(Coordinate change listings)
------------------------------------
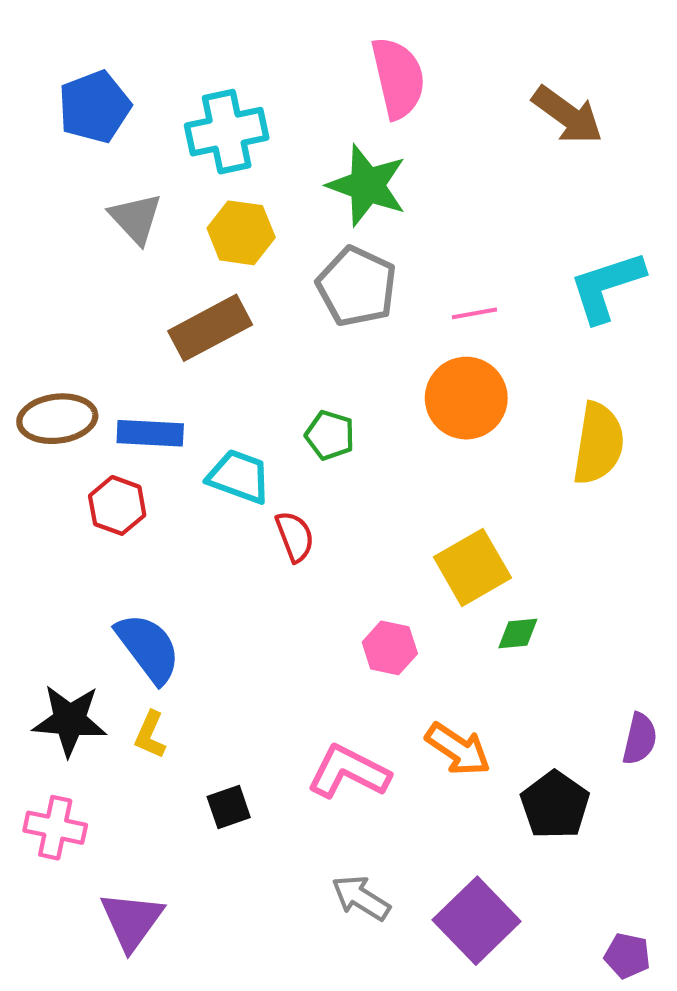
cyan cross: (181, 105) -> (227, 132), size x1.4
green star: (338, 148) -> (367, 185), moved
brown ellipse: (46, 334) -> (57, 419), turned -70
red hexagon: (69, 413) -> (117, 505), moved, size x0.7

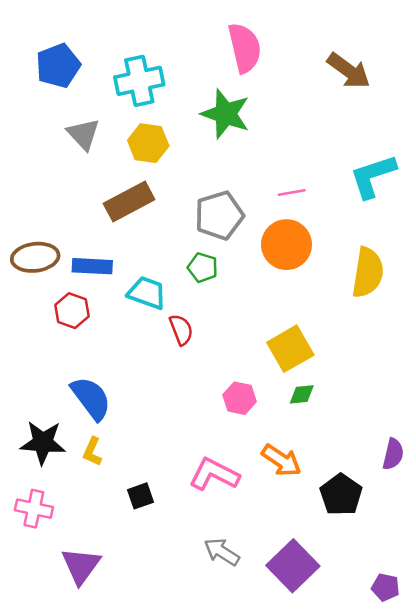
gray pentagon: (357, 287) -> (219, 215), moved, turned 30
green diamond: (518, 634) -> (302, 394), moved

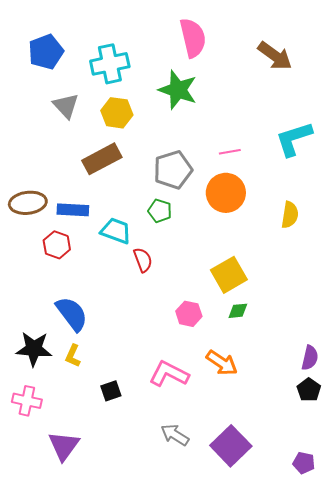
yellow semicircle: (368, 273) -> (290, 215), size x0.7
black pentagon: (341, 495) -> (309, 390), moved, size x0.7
------------------------------------
**AIM OF THE EXERCISE**
Give the data again exactly as written, with all pictures left out.

**SOLUTION FOR THIS TASK**
cyan cross: (181, 105) -> (227, 132), size x1.4
green star: (338, 148) -> (367, 185), moved
brown ellipse: (46, 334) -> (57, 419), turned -70
red hexagon: (69, 413) -> (117, 505), moved, size x0.7

gray pentagon: (357, 287) -> (219, 215), moved, turned 30
green diamond: (518, 634) -> (302, 394), moved

yellow semicircle: (368, 273) -> (290, 215), size x0.7
black pentagon: (341, 495) -> (309, 390), moved, size x0.7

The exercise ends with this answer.